• Exercise requirements: Line by line, copy the material below exactly as given.

• Source records:
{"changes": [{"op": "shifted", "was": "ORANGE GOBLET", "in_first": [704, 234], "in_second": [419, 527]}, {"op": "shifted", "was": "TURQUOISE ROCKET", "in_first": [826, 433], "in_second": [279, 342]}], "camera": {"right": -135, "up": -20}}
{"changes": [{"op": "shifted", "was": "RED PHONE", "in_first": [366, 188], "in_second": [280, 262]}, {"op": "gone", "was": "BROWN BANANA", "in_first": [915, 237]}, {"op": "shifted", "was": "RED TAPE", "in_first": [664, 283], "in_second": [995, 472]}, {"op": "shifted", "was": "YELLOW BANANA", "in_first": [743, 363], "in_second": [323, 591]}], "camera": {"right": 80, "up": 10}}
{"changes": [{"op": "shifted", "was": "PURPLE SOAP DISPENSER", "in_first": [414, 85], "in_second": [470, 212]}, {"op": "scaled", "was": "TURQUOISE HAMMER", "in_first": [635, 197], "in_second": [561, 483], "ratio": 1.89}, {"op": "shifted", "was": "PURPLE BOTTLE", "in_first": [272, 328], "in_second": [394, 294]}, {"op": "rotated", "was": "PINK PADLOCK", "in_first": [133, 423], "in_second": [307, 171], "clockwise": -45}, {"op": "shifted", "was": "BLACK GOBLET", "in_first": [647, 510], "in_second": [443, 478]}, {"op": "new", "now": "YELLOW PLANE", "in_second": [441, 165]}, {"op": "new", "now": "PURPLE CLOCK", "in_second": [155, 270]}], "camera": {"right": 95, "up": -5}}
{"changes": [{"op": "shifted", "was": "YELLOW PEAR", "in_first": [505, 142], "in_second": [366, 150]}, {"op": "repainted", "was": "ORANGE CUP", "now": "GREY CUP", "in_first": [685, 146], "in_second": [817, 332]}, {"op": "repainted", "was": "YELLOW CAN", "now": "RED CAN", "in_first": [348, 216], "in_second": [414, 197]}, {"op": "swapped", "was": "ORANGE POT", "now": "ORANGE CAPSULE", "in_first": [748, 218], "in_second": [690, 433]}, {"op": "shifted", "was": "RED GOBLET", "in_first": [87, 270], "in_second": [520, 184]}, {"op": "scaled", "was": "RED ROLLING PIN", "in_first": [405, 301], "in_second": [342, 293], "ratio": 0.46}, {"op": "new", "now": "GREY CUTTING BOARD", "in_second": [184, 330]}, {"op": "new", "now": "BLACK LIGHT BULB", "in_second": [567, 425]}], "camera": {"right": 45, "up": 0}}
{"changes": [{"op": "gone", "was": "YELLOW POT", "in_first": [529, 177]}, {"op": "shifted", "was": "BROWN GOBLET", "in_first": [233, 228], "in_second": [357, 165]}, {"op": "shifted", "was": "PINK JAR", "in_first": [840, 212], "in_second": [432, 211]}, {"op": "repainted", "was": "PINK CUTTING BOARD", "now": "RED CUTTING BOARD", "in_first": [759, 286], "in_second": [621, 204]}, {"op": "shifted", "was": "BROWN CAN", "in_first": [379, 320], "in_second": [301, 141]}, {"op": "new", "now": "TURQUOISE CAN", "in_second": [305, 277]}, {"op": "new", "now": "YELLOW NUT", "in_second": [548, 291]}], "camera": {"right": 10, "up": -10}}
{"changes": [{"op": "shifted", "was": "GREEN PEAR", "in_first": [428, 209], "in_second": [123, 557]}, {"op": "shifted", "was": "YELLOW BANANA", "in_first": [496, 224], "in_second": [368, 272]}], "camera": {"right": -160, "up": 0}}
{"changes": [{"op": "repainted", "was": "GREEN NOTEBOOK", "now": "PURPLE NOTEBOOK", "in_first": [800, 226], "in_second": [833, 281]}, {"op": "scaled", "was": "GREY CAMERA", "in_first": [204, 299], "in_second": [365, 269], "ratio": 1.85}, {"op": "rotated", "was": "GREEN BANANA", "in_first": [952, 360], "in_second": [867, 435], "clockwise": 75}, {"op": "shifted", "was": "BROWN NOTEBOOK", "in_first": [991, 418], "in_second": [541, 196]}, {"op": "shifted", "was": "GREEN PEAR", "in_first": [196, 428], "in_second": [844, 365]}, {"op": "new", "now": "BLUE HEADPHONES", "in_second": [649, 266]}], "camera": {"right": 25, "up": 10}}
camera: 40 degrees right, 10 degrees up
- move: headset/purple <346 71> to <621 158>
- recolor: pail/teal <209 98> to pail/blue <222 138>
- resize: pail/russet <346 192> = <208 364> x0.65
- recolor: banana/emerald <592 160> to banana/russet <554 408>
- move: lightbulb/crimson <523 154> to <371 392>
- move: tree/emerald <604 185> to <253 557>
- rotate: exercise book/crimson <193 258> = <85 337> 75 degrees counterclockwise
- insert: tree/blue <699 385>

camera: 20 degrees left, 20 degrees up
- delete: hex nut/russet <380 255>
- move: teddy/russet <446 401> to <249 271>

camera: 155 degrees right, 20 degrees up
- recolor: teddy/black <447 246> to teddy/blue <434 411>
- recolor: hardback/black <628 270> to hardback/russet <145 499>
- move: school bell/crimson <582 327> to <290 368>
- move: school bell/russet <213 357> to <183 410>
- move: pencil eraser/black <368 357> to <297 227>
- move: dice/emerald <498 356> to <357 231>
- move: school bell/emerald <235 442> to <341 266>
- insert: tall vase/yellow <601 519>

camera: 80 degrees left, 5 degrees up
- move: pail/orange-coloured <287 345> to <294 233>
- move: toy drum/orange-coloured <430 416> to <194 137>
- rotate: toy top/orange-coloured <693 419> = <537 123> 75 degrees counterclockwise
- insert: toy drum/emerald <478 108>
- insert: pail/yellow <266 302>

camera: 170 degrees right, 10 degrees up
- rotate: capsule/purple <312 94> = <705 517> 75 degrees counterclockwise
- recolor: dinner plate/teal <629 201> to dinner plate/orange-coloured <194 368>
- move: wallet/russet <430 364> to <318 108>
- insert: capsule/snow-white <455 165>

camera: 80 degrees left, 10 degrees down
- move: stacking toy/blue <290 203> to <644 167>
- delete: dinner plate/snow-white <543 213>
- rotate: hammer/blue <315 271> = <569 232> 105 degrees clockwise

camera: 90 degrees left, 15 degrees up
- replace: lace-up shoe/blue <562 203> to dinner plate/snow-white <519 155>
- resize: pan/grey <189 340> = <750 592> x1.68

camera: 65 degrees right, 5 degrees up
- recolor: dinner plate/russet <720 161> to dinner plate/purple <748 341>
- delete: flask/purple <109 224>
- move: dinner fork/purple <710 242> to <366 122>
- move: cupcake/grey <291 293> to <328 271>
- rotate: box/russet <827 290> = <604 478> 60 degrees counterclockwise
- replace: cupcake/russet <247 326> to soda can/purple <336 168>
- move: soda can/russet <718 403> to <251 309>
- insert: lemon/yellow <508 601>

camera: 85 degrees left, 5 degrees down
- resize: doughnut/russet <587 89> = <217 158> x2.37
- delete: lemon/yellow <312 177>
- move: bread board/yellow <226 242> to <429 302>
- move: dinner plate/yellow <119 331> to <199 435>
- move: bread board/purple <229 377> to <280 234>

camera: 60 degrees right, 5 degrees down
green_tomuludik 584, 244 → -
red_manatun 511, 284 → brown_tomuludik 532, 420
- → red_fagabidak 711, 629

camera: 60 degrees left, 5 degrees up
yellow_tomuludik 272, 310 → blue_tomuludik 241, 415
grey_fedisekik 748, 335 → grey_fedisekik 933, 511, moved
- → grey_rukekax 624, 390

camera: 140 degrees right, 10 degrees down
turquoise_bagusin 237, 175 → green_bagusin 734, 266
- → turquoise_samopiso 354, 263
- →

• Answer space:
{"changes": [{"op": "shifted", "was": "ORANGE GOBLET", "in_first": [704, 234], "in_second": [419, 527]}, {"op": "shifted", "was": "TURQUOISE ROCKET", "in_first": [826, 433], "in_second": [279, 342]}], "camera": {"right": -135, "up": -20}}
{"changes": [{"op": "shifted", "was": "RED PHONE", "in_first": [366, 188], "in_second": [280, 262]}, {"op": "gone", "was": "BROWN BANANA", "in_first": [915, 237]}, {"op": "shifted", "was": "RED TAPE", "in_first": [664, 283], "in_second": [995, 472]}, {"op": "shifted", "was": "YELLOW BANANA", "in_first": [743, 363], "in_second": [323, 591]}], "camera": {"right": 80, "up": 10}}
{"changes": [{"op": "shifted", "was": "PURPLE SOAP DISPENSER", "in_first": [414, 85], "in_second": [470, 212]}, {"op": "scaled", "was": "TURQUOISE HAMMER", "in_first": [635, 197], "in_second": [561, 483], "ratio": 1.89}, {"op": "shifted", "was": "PURPLE BOTTLE", "in_first": [272, 328], "in_second": [394, 294]}, {"op": "rotated", "was": "PINK PADLOCK", "in_first": [133, 423], "in_second": [307, 171], "clockwise": -45}, {"op": "shifted", "was": "BLACK GOBLET", "in_first": [647, 510], "in_second": [443, 478]}, {"op": "new", "now": "YELLOW PLANE", "in_second": [441, 165]}, {"op": "new", "now": "PURPLE CLOCK", "in_second": [155, 270]}], "camera": {"right": 95, "up": -5}}
{"changes": [{"op": "shifted", "was": "YELLOW PEAR", "in_first": [505, 142], "in_second": [366, 150]}, {"op": "repainted", "was": "ORANGE CUP", "now": "GREY CUP", "in_first": [685, 146], "in_second": [817, 332]}, {"op": "repainted", "was": "YELLOW CAN", "now": "RED CAN", "in_first": [348, 216], "in_second": [414, 197]}, {"op": "swapped", "was": "ORANGE POT", "now": "ORANGE CAPSULE", "in_first": [748, 218], "in_second": [690, 433]}, {"op": "shifted", "was": "RED GOBLET", "in_first": [87, 270], "in_second": [520, 184]}, {"op": "scaled", "was": "RED ROLLING PIN", "in_first": [405, 301], "in_second": [342, 293], "ratio": 0.46}, {"op": "new", "now": "GREY CUTTING BOARD", "in_second": [184, 330]}, {"op": "new", "now": "BLACK LIGHT BULB", "in_second": [567, 425]}], "camera": {"right": 45, "up": 0}}
{"changes": [{"op": "gone", "was": "YELLOW POT", "in_first": [529, 177]}, {"op": "shifted", "was": "BROWN GOBLET", "in_first": [233, 228], "in_second": [357, 165]}, {"op": "shifted", "was": "PINK JAR", "in_first": [840, 212], "in_second": [432, 211]}, {"op": "repainted", "was": "PINK CUTTING BOARD", "now": "RED CUTTING BOARD", "in_first": [759, 286], "in_second": [621, 204]}, {"op": "shifted", "was": "BROWN CAN", "in_first": [379, 320], "in_second": [301, 141]}, {"op": "new", "now": "TURQUOISE CAN", "in_second": [305, 277]}, {"op": "new", "now": "YELLOW NUT", "in_second": [548, 291]}], "camera": {"right": 10, "up": -10}}
{"changes": [{"op": "shifted", "was": "GREEN PEAR", "in_first": [428, 209], "in_second": [123, 557]}, {"op": "shifted", "was": "YELLOW BANANA", "in_first": [496, 224], "in_second": [368, 272]}], "camera": {"right": -160, "up": 0}}
{"changes": [{"op": "repainted", "was": "GREEN NOTEBOOK", "now": "PURPLE NOTEBOOK", "in_first": [800, 226], "in_second": [833, 281]}, {"op": "scaled", "was": "GREY CAMERA", "in_first": [204, 299], "in_second": [365, 269], "ratio": 1.85}, {"op": "rotated", "was": "GREEN BANANA", "in_first": [952, 360], "in_second": [867, 435], "clockwise": 75}, {"op": "shifted", "was": "BROWN NOTEBOOK", "in_first": [991, 418], "in_second": [541, 196]}, {"op": "shifted", "was": "GREEN PEAR", "in_first": [196, 428], "in_second": [844, 365]}, {"op": "new", "now": "BLUE HEADPHONES", "in_second": [649, 266]}], "camera": {"right": 25, "up": 10}}
camera: 40 degrees right, 10 degrees up
- move: headset/purple <346 71> to <621 158>
- recolor: pail/teal <209 98> to pail/blue <222 138>
- resize: pail/russet <346 192> = <208 364> x0.65
- recolor: banana/emerald <592 160> to banana/russet <554 408>
- move: lightbulb/crimson <523 154> to <371 392>
- move: tree/emerald <604 185> to <253 557>
- rotate: exercise book/crimson <193 258> = <85 337> 75 degrees counterclockwise
- insert: tree/blue <699 385>

camera: 20 degrees left, 20 degrees up
- delete: hex nut/russet <380 255>
- move: teddy/russet <446 401> to <249 271>

camera: 155 degrees right, 20 degrees up
- recolor: teddy/black <447 246> to teddy/blue <434 411>
- recolor: hardback/black <628 270> to hardback/russet <145 499>
- move: school bell/crimson <582 327> to <290 368>
- move: school bell/russet <213 357> to <183 410>
- move: pencil eraser/black <368 357> to <297 227>
- move: dice/emerald <498 356> to <357 231>
- move: school bell/emerald <235 442> to <341 266>
- insert: tall vase/yellow <601 519>

camera: 80 degrees left, 5 degrees up
- move: pail/orange-coloured <287 345> to <294 233>
- move: toy drum/orange-coloured <430 416> to <194 137>
- rotate: toy top/orange-coloured <693 419> = <537 123> 75 degrees counterclockwise
- insert: toy drum/emerald <478 108>
- insert: pail/yellow <266 302>

camera: 170 degrees right, 10 degrees up
- rotate: capsule/purple <312 94> = <705 517> 75 degrees counterclockwise
- recolor: dinner plate/teal <629 201> to dinner plate/orange-coloured <194 368>
- move: wallet/russet <430 364> to <318 108>
- insert: capsule/snow-white <455 165>

camera: 80 degrees left, 10 degrees down
- move: stacking toy/blue <290 203> to <644 167>
- delete: dinner plate/snow-white <543 213>
- rotate: hammer/blue <315 271> = <569 232> 105 degrees clockwise

camera: 90 degrees left, 15 degrees up
- replace: lace-up shoe/blue <562 203> to dinner plate/snow-white <519 155>
- resize: pan/grey <189 340> = <750 592> x1.68

camera: 65 degrees right, 5 degrees up
- recolor: dinner plate/russet <720 161> to dinner plate/purple <748 341>
- delete: flask/purple <109 224>
- move: dinner fork/purple <710 242> to <366 122>
- move: cupcake/grey <291 293> to <328 271>
- rotate: box/russet <827 290> = <604 478> 60 degrees counterclockwise
- replace: cupcake/russet <247 326> to soda can/purple <336 168>
- move: soda can/russet <718 403> to <251 309>
- insert: lemon/yellow <508 601>

camera: 85 degrees left, 5 degrees down
- resize: doughnut/russet <587 89> = <217 158> x2.37
- delete: lemon/yellow <312 177>
- move: bread board/yellow <226 242> to <429 302>
- move: dinner plate/yellow <119 331> to <199 435>
- move: bread board/purple <229 377> to <280 234>

camera: 60 degrees right, 5 degrees down
green_tomuludik 584, 244 → -
red_manatun 511, 284 → brown_tomuludik 532, 420
- → red_fagabidak 711, 629

camera: 60 degrees left, 5 degrees up
yellow_tomuludik 272, 310 → blue_tomuludik 241, 415
grey_fedisekik 748, 335 → grey_fedisekik 933, 511, moved
- → grey_rukekax 624, 390

camera: 140 degrees right, 10 degrees down
turquoise_bagusin 237, 175 → green_bagusin 734, 266
- → turquoise_samopiso 354, 263
- →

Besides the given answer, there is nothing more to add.